-- INFORMATION GIVEN follows --

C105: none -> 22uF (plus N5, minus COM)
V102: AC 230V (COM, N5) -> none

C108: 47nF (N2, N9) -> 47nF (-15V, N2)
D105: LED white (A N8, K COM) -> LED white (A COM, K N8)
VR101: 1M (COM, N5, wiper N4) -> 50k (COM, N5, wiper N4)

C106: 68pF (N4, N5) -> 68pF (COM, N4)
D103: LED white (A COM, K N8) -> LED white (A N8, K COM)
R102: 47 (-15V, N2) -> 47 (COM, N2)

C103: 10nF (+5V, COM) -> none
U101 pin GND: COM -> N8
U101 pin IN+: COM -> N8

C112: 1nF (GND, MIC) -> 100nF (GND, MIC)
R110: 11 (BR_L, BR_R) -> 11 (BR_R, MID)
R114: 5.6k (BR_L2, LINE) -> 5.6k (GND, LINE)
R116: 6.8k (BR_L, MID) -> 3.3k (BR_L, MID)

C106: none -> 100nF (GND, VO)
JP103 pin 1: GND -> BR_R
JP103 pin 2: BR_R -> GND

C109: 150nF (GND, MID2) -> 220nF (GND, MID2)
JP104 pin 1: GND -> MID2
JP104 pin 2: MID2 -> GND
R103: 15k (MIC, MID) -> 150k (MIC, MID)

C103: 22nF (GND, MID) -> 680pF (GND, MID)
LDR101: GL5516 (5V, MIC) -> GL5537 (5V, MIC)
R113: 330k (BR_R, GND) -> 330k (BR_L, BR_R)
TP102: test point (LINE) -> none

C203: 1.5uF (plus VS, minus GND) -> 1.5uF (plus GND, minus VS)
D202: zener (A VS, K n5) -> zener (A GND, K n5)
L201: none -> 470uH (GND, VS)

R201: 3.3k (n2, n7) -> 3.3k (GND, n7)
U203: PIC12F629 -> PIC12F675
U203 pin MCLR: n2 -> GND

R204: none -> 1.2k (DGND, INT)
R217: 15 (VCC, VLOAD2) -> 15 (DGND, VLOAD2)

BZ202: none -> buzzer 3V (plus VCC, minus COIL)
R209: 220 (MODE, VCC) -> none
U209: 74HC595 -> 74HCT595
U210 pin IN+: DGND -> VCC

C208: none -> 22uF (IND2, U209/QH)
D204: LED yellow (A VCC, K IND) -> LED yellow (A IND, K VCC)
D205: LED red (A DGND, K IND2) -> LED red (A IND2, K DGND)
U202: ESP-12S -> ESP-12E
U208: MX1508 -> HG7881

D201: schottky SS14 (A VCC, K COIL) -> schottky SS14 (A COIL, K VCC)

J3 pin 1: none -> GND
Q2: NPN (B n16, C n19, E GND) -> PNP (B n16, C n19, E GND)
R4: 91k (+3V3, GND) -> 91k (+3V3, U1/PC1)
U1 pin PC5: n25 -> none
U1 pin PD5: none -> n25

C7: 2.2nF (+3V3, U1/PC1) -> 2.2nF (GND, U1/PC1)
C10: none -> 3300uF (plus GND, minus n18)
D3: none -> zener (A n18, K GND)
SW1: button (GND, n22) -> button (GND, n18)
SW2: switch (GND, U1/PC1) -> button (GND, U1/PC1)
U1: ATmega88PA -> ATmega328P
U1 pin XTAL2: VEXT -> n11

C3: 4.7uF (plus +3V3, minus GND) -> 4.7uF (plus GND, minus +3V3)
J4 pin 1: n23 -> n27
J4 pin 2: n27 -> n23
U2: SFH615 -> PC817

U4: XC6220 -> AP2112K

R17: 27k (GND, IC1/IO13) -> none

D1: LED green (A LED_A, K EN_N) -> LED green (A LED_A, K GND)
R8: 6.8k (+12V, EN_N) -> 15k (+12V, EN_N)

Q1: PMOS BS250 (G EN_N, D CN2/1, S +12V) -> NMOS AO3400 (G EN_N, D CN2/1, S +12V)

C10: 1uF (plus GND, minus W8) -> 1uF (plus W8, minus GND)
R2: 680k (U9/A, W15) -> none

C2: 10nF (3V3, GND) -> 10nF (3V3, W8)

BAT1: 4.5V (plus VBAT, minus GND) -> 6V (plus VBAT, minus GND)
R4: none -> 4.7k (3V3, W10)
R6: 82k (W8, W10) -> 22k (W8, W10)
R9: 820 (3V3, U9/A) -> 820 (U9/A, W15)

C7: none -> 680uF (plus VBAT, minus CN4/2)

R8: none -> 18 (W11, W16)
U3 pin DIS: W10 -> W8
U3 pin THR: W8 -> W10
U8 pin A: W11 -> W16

-- INFORMATION GIVEN concluded --

WORK ITEM:
Each record is to be reproduced exactly as it appears.

RESPONSE TO THE TASK:
C105: none -> 22uF (plus N5, minus COM)
V102: AC 230V (COM, N5) -> none

C108: 47nF (N2, N9) -> 47nF (-15V, N2)
D105: LED white (A N8, K COM) -> LED white (A COM, K N8)
VR101: 1M (COM, N5, wiper N4) -> 50k (COM, N5, wiper N4)

C106: 68pF (N4, N5) -> 68pF (COM, N4)
D103: LED white (A COM, K N8) -> LED white (A N8, K COM)
R102: 47 (-15V, N2) -> 47 (COM, N2)

C103: 10nF (+5V, COM) -> none
U101 pin GND: COM -> N8
U101 pin IN+: COM -> N8

C112: 1nF (GND, MIC) -> 100nF (GND, MIC)
R110: 11 (BR_L, BR_R) -> 11 (BR_R, MID)
R114: 5.6k (BR_L2, LINE) -> 5.6k (GND, LINE)
R116: 6.8k (BR_L, MID) -> 3.3k (BR_L, MID)

C106: none -> 100nF (GND, VO)
JP103 pin 1: GND -> BR_R
JP103 pin 2: BR_R -> GND

C109: 150nF (GND, MID2) -> 220nF (GND, MID2)
JP104 pin 1: GND -> MID2
JP104 pin 2: MID2 -> GND
R103: 15k (MIC, MID) -> 150k (MIC, MID)

C103: 22nF (GND, MID) -> 680pF (GND, MID)
LDR101: GL5516 (5V, MIC) -> GL5537 (5V, MIC)
R113: 330k (BR_R, GND) -> 330k (BR_L, BR_R)
TP102: test point (LINE) -> none

C203: 1.5uF (plus VS, minus GND) -> 1.5uF (plus GND, minus VS)
D202: zener (A VS, K n5) -> zener (A GND, K n5)
L201: none -> 470uH (GND, VS)

R201: 3.3k (n2, n7) -> 3.3k (GND, n7)
U203: PIC12F629 -> PIC12F675
U203 pin MCLR: n2 -> GND

R204: none -> 1.2k (DGND, INT)
R217: 15 (VCC, VLOAD2) -> 15 (DGND, VLOAD2)

BZ202: none -> buzzer 3V (plus VCC, minus COIL)
R209: 220 (MODE, VCC) -> none
U209: 74HC595 -> 74HCT595
U210 pin IN+: DGND -> VCC

C208: none -> 22uF (IND2, U209/QH)
D204: LED yellow (A VCC, K IND) -> LED yellow (A IND, K VCC)
D205: LED red (A DGND, K IND2) -> LED red (A IND2, K DGND)
U202: ESP-12S -> ESP-12E
U208: MX1508 -> HG7881

D201: schottky SS14 (A VCC, K COIL) -> schottky SS14 (A COIL, K VCC)

J3 pin 1: none -> GND
Q2: NPN (B n16, C n19, E GND) -> PNP (B n16, C n19, E GND)
R4: 91k (+3V3, GND) -> 91k (+3V3, U1/PC1)
U1 pin PC5: n25 -> none
U1 pin PD5: none -> n25

C7: 2.2nF (+3V3, U1/PC1) -> 2.2nF (GND, U1/PC1)
C10: none -> 3300uF (plus GND, minus n18)
D3: none -> zener (A n18, K GND)
SW1: button (GND, n22) -> button (GND, n18)
SW2: switch (GND, U1/PC1) -> button (GND, U1/PC1)
U1: ATmega88PA -> ATmega328P
U1 pin XTAL2: VEXT -> n11

C3: 4.7uF (plus +3V3, minus GND) -> 4.7uF (plus GND, minus +3V3)
J4 pin 1: n23 -> n27
J4 pin 2: n27 -> n23
U2: SFH615 -> PC817

U4: XC6220 -> AP2112K

R17: 27k (GND, IC1/IO13) -> none

D1: LED green (A LED_A, K EN_N) -> LED green (A LED_A, K GND)
R8: 6.8k (+12V, EN_N) -> 15k (+12V, EN_N)

Q1: PMOS BS250 (G EN_N, D CN2/1, S +12V) -> NMOS AO3400 (G EN_N, D CN2/1, S +12V)

C10: 1uF (plus GND, minus W8) -> 1uF (plus W8, minus GND)
R2: 680k (U9/A, W15) -> none

C2: 10nF (3V3, GND) -> 10nF (3V3, W8)

BAT1: 4.5V (plus VBAT, minus GND) -> 6V (plus VBAT, minus GND)
R4: none -> 4.7k (3V3, W10)
R6: 82k (W8, W10) -> 22k (W8, W10)
R9: 820 (3V3, U9/A) -> 820 (U9/A, W15)

C7: none -> 680uF (plus VBAT, minus CN4/2)

R8: none -> 18 (W11, W16)
U3 pin DIS: W10 -> W8
U3 pin THR: W8 -> W10
U8 pin A: W11 -> W16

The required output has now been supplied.